Change detection outputs:
= = = = = = =

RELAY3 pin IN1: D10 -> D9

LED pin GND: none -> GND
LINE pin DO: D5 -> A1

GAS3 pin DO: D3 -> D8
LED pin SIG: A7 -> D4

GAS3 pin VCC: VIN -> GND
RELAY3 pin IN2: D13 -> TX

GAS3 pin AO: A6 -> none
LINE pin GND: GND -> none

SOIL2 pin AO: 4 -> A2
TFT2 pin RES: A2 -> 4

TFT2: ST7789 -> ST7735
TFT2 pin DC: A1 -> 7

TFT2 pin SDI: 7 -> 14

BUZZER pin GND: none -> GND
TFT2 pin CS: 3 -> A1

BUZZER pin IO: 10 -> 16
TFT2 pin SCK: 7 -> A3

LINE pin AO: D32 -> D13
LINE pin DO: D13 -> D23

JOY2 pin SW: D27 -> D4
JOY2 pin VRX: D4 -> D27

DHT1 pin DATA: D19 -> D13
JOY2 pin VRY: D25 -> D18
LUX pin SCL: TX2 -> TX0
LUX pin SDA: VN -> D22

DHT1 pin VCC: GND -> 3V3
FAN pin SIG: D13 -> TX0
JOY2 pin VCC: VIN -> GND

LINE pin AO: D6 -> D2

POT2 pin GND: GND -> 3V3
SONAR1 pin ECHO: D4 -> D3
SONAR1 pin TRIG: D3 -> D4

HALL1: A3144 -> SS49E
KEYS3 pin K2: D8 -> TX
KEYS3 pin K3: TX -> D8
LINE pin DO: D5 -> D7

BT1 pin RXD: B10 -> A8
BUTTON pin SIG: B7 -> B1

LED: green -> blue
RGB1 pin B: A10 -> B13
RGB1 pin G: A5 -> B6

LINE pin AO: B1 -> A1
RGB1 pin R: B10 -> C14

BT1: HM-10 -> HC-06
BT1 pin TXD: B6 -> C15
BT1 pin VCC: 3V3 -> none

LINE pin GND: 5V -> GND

= = = = = = =

- About this exercise: Output exactly, and only, the lines running from the one that contains "KEYS3 pin K3: TX -> D8" through the last line of the entries above.

- Exercise answer:
KEYS3 pin K3: TX -> D8
LINE pin DO: D5 -> D7

BT1 pin RXD: B10 -> A8
BUTTON pin SIG: B7 -> B1

LED: green -> blue
RGB1 pin B: A10 -> B13
RGB1 pin G: A5 -> B6

LINE pin AO: B1 -> A1
RGB1 pin R: B10 -> C14

BT1: HM-10 -> HC-06
BT1 pin TXD: B6 -> C15
BT1 pin VCC: 3V3 -> none

LINE pin GND: 5V -> GND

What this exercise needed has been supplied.